**DIRECTIONS**
Although the records contain pictures, none belong in the copy: restate word for word only the lines from the one with "IC1: NAND 74HC132" through the one with "IC6: NAND 74HC00", both included.

**Change listing data**
"""
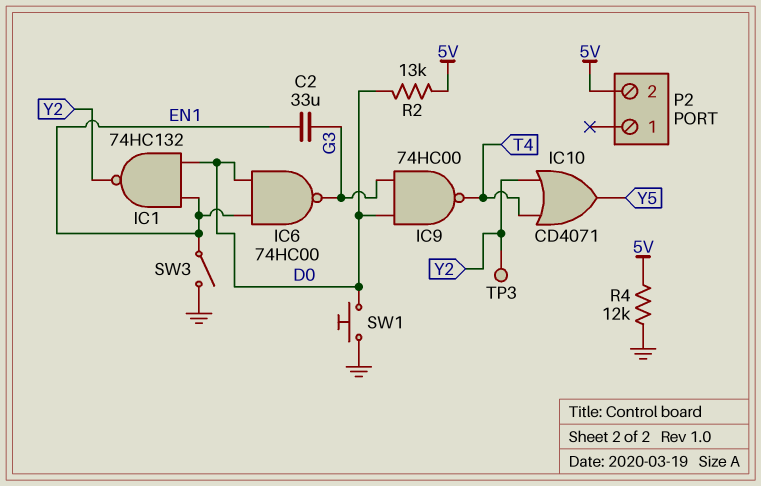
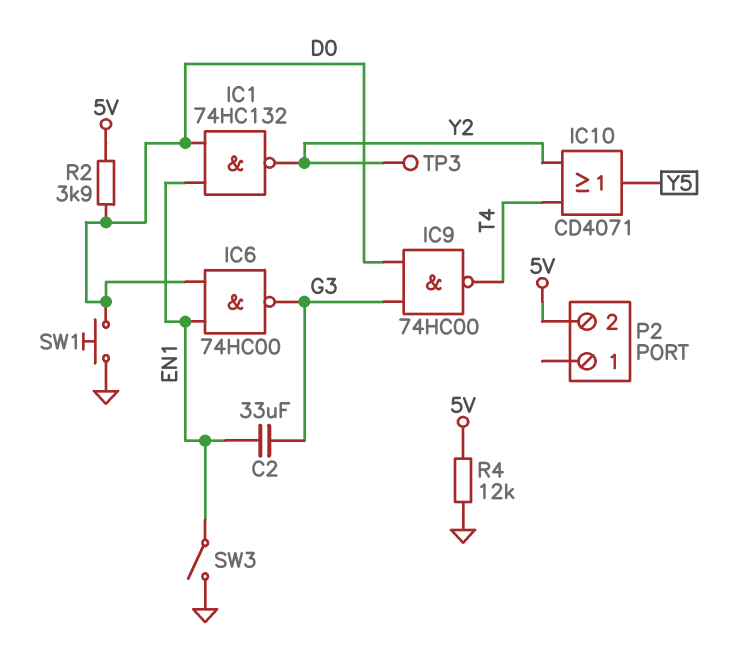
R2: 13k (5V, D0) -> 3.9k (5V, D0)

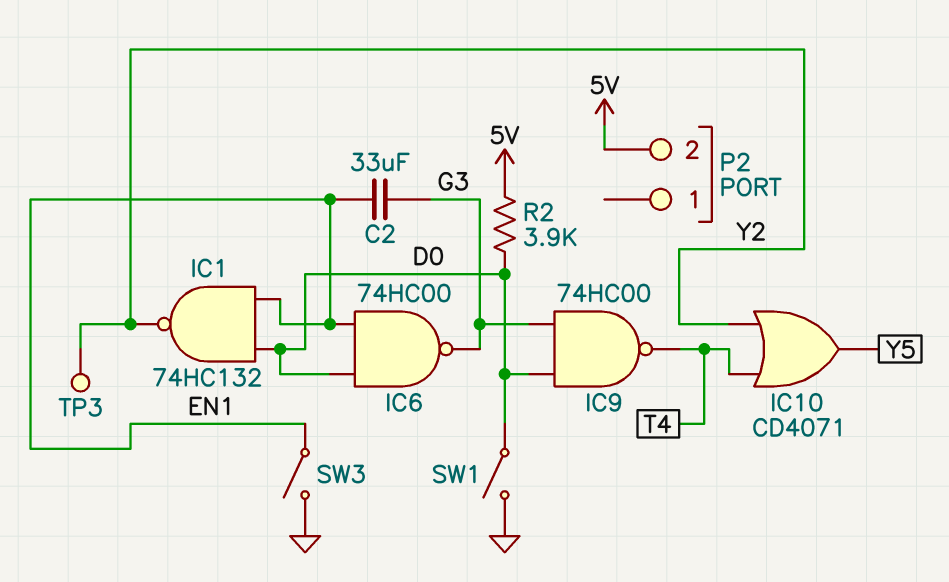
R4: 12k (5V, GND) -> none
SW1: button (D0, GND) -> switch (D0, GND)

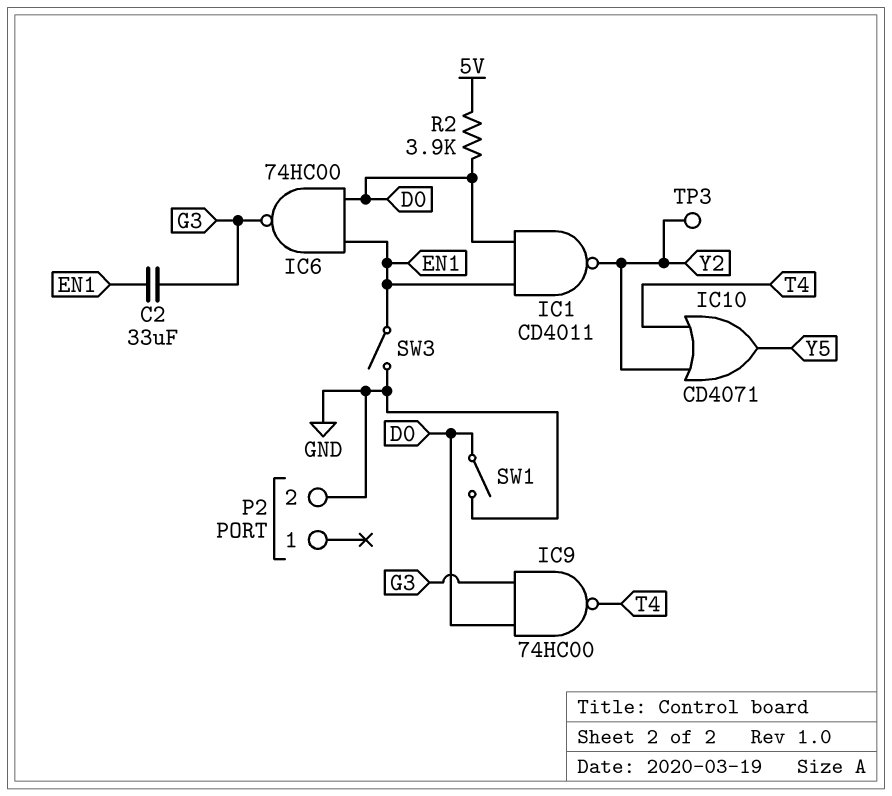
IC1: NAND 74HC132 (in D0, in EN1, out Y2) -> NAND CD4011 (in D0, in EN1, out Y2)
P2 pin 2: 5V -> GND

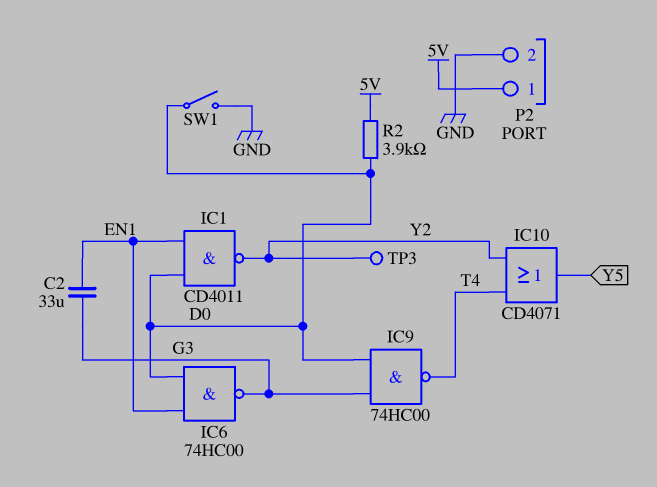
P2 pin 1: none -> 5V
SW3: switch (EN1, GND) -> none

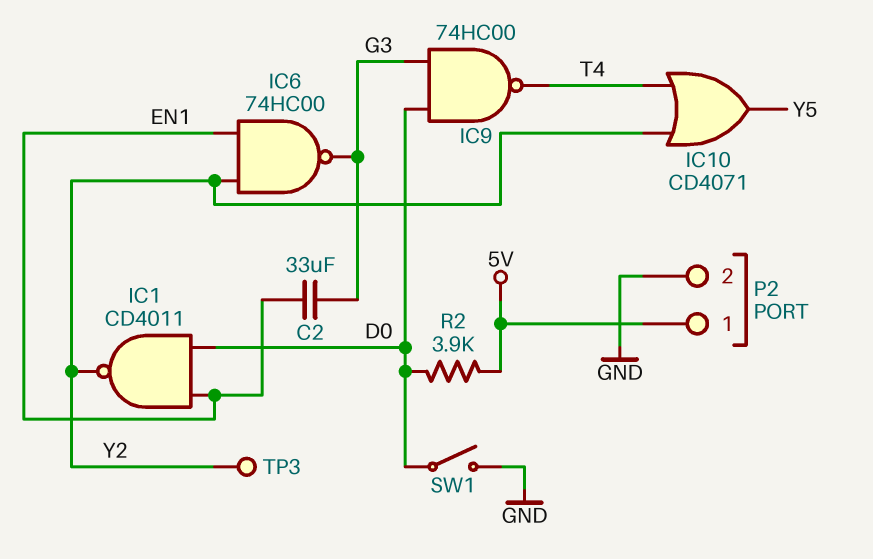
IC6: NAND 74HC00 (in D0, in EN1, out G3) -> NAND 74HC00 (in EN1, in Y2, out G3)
"""
"""
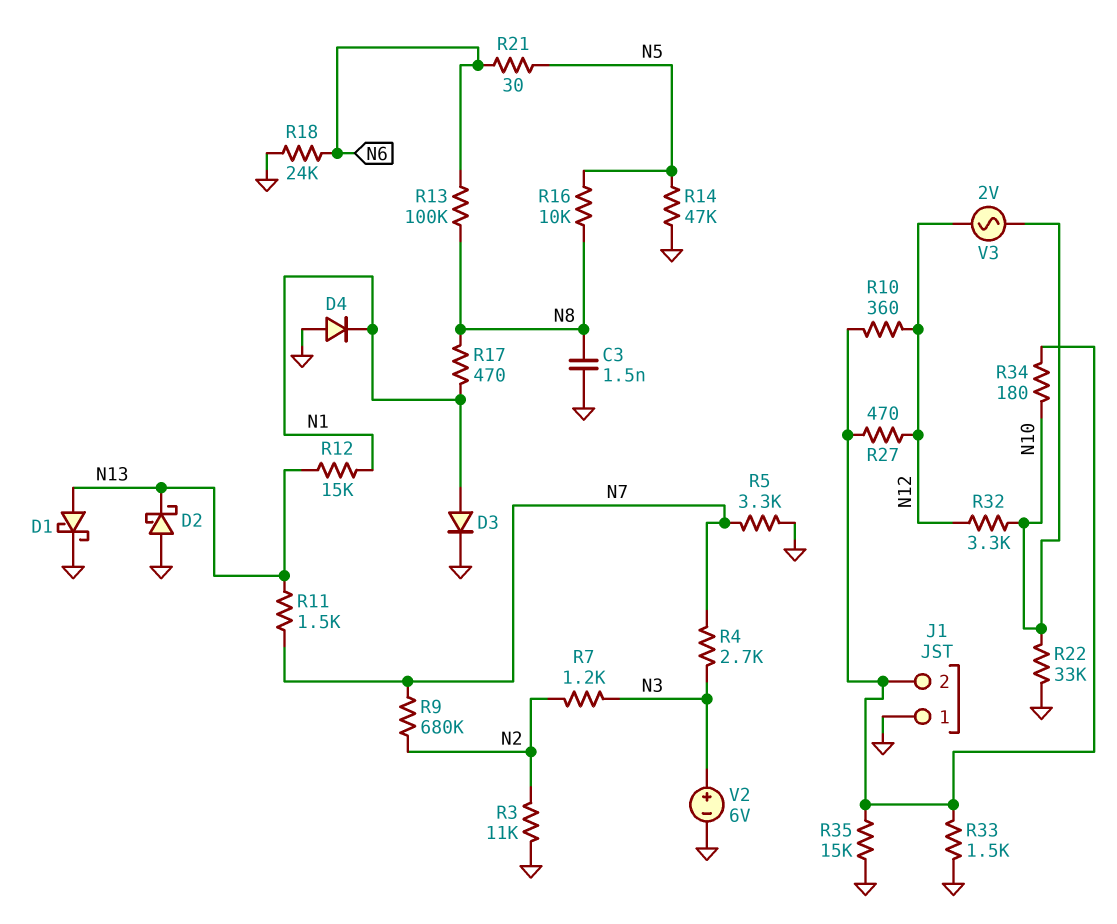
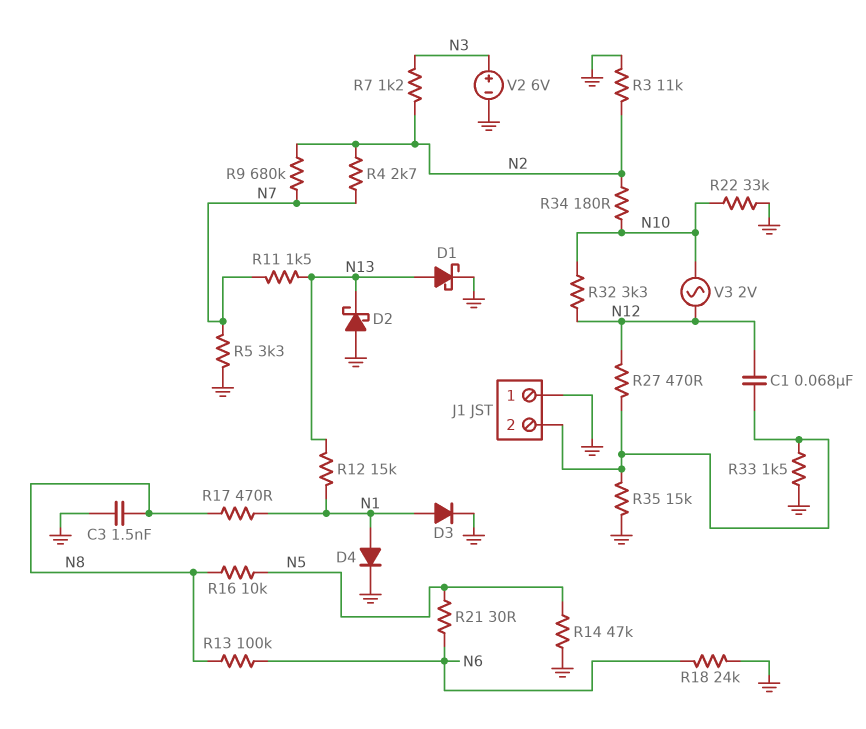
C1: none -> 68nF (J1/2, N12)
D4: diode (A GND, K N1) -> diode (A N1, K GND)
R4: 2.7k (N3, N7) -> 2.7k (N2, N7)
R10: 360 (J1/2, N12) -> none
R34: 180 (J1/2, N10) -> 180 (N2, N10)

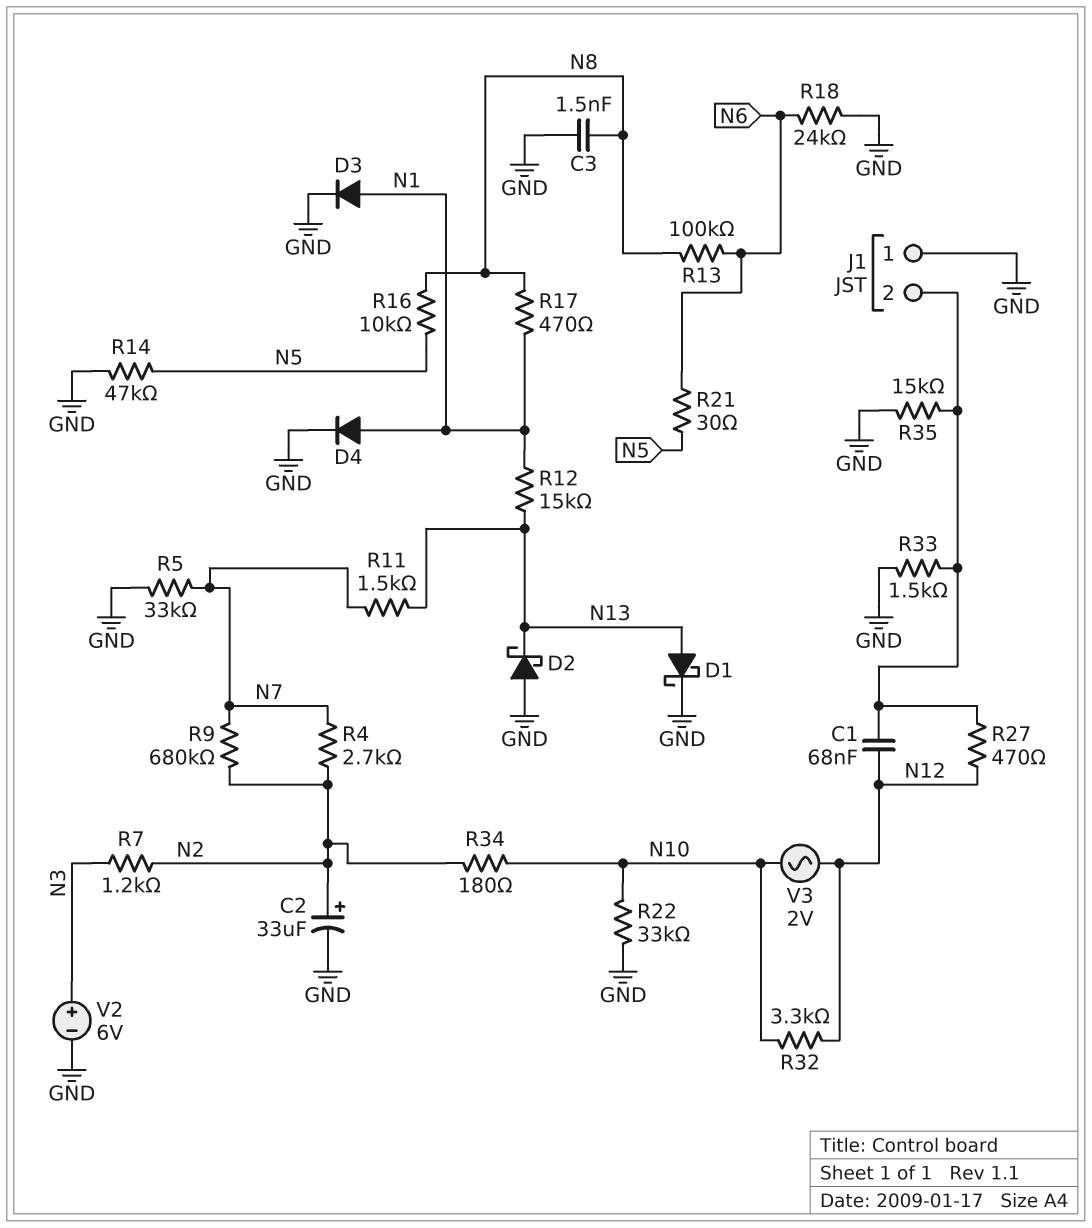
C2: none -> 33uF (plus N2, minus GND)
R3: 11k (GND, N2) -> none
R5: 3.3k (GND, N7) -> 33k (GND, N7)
"""
**YOUR SOLUTION**
IC1: NAND 74HC132 (in D0, in EN1, out Y2) -> NAND CD4011 (in D0, in EN1, out Y2)
P2 pin 2: 5V -> GND

P2 pin 1: none -> 5V
SW3: switch (EN1, GND) -> none

IC6: NAND 74HC00 (in D0, in EN1, out G3) -> NAND 74HC00 (in EN1, in Y2, out G3)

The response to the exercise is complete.